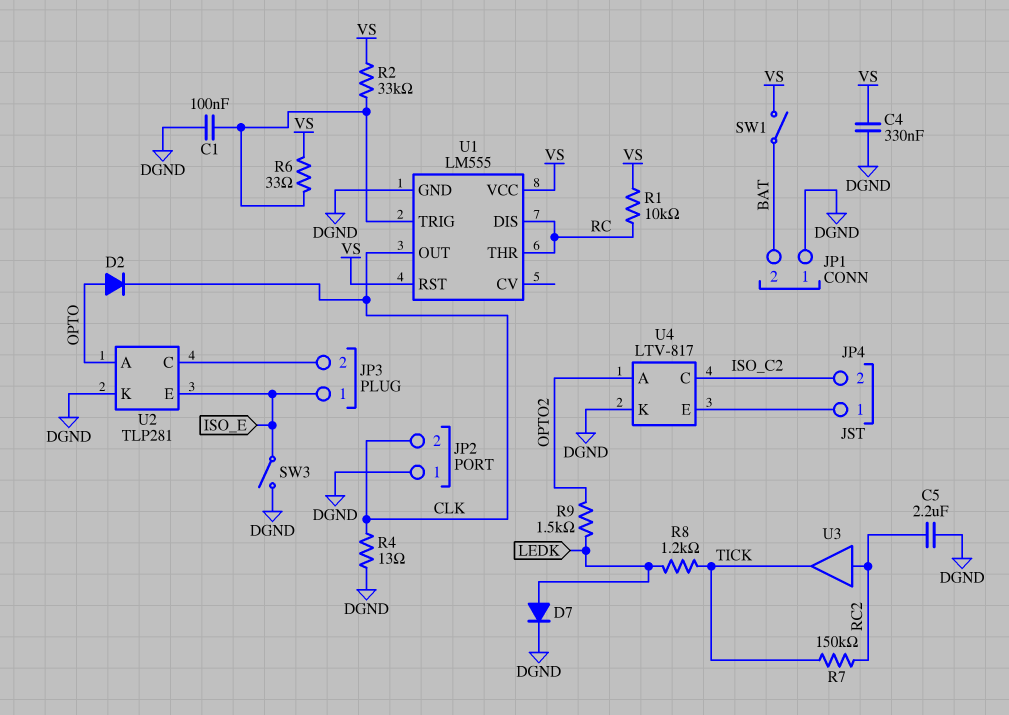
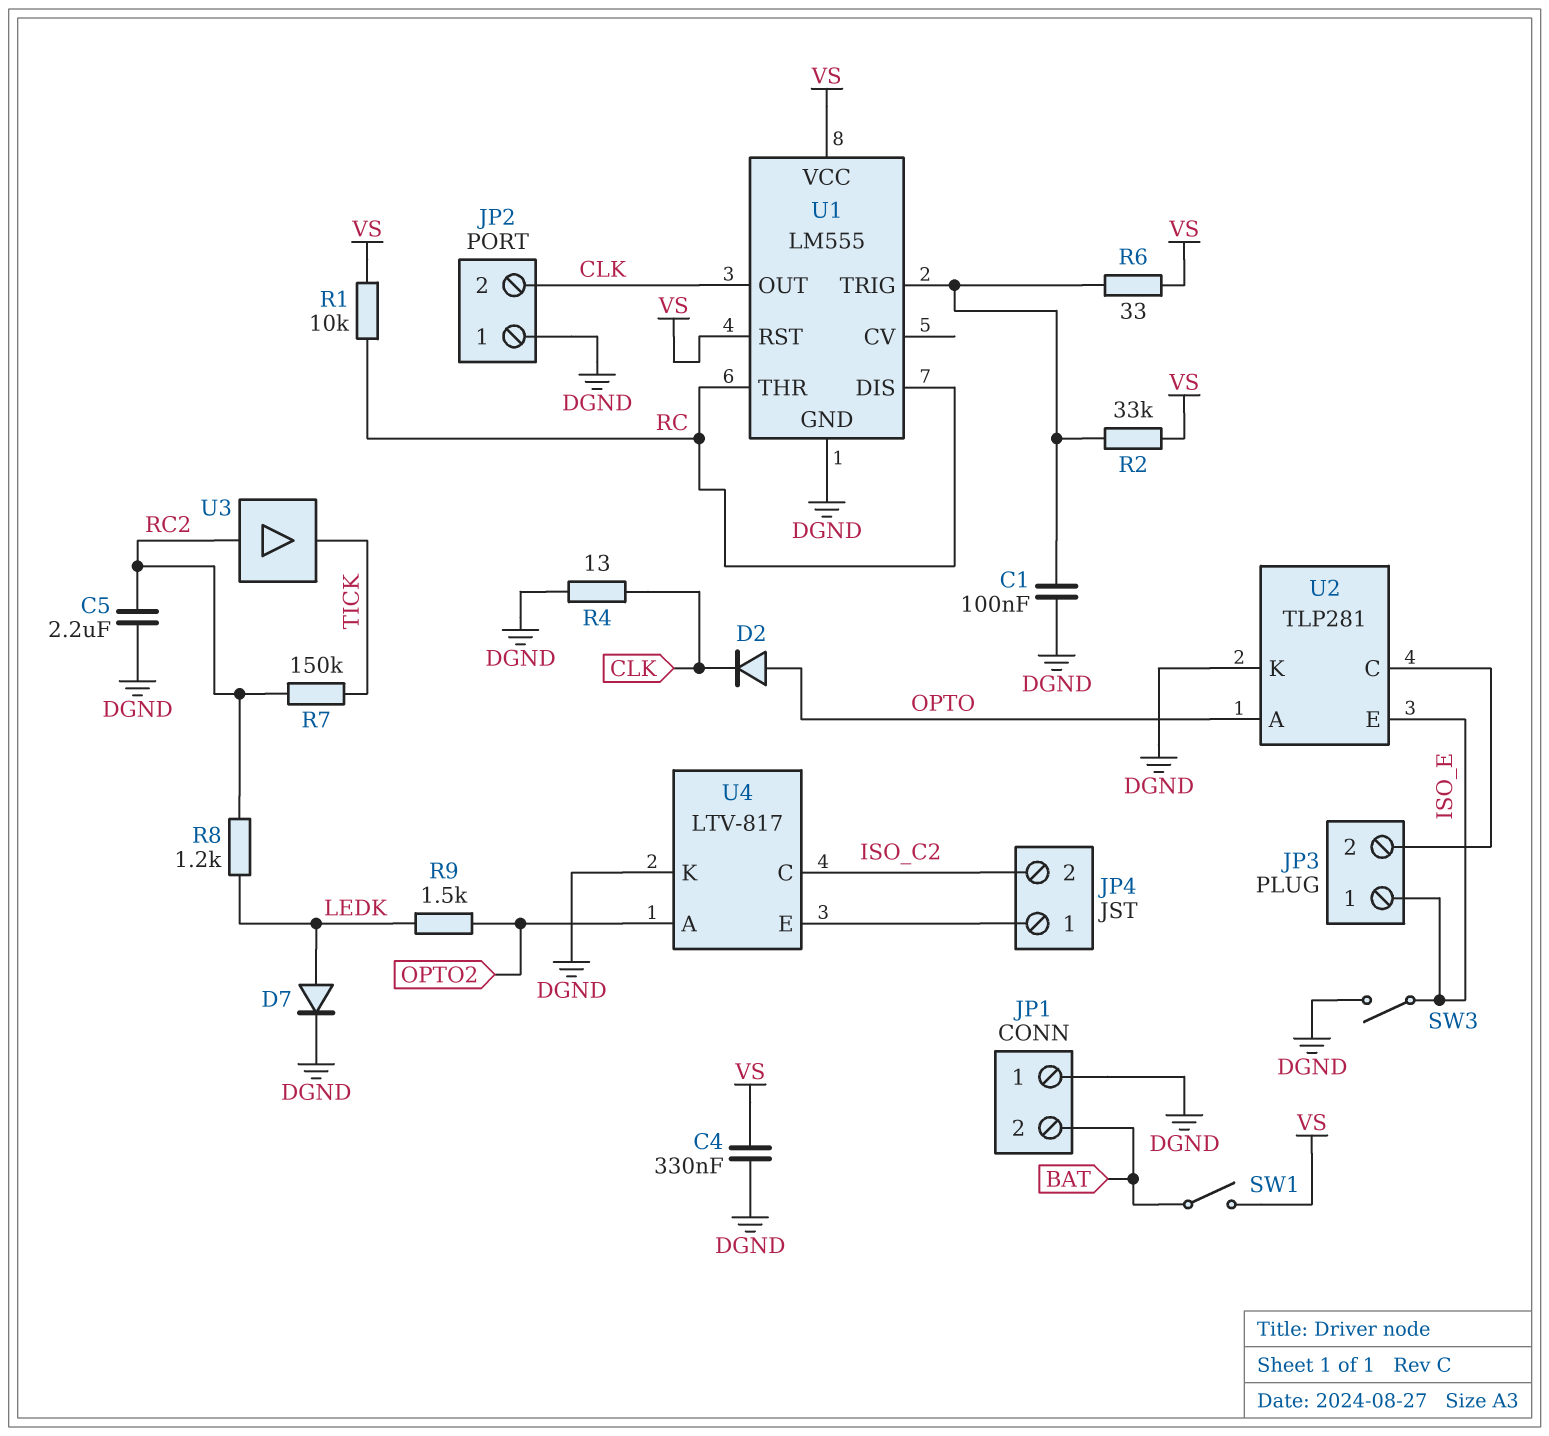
R8: 1.2k (LEDK, TICK) -> 1.2k (LEDK, RC2)

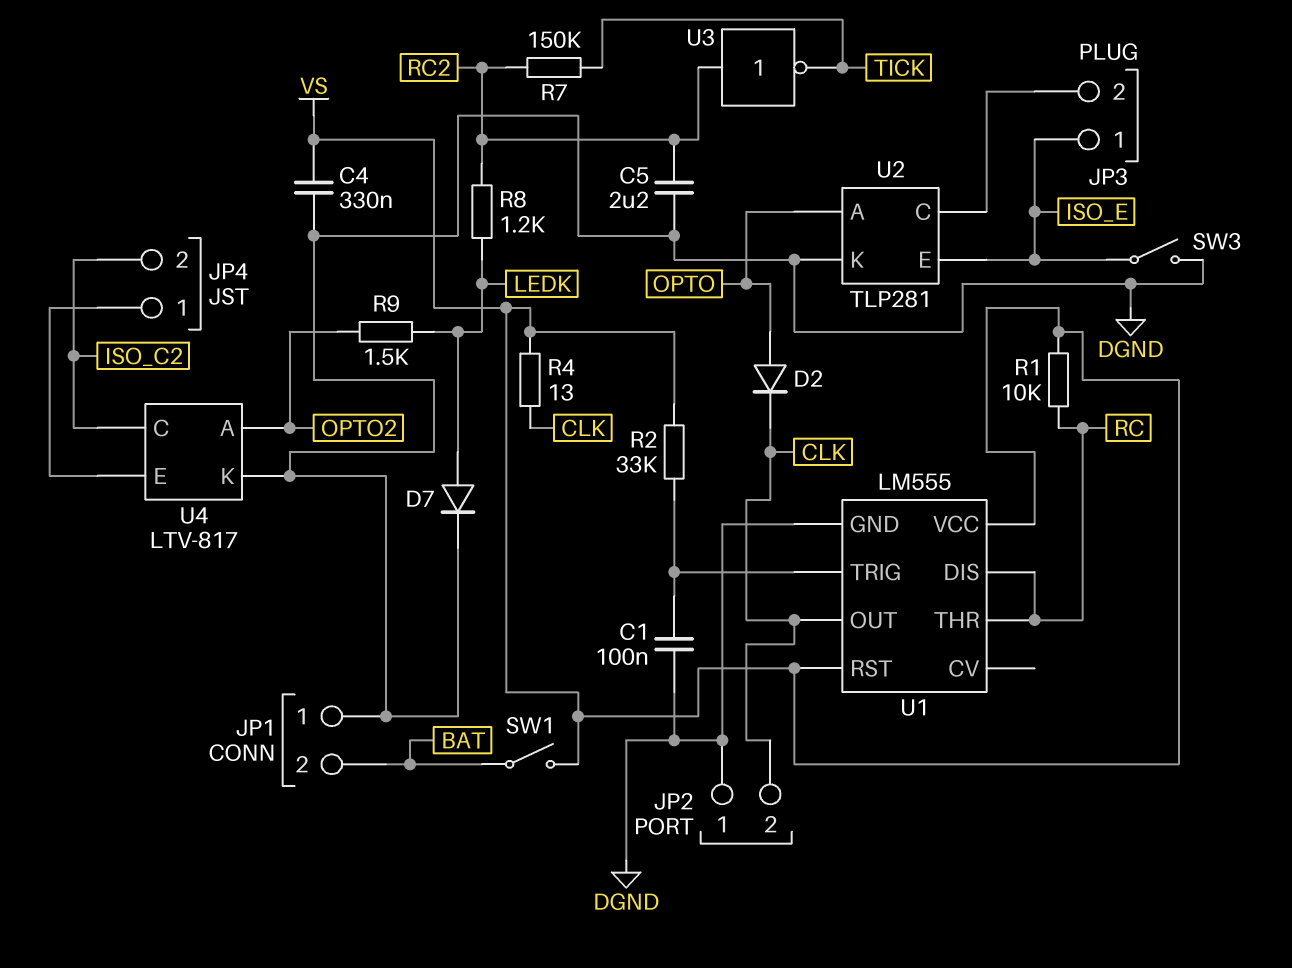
R4: 13 (CLK, DGND) -> 13 (CLK, VS)
R6: 33 (U1/TRIG, VS) -> none
U3: buffer (in RC2, out TICK) -> NOT (in RC2, out TICK)

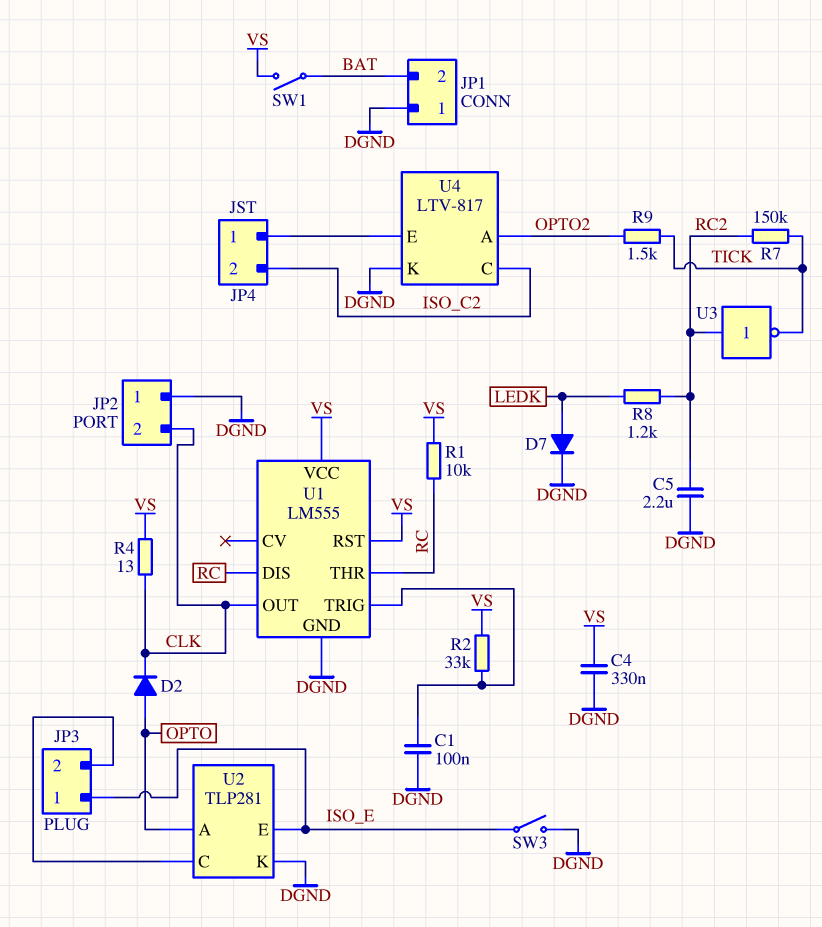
R9: 1.5k (LEDK, OPTO2) -> 1.5k (OPTO2, TICK)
═══
EXERCISE INSTRUCTIONS
Each line of the entries where the string "LEDK" occurs should be shown.

EXERCISE RESULT
R8: 1.2k (LEDK, TICK) -> 1.2k (LEDK, RC2)
R9: 1.5k (LEDK, OPTO2) -> 1.5k (OPTO2, TICK)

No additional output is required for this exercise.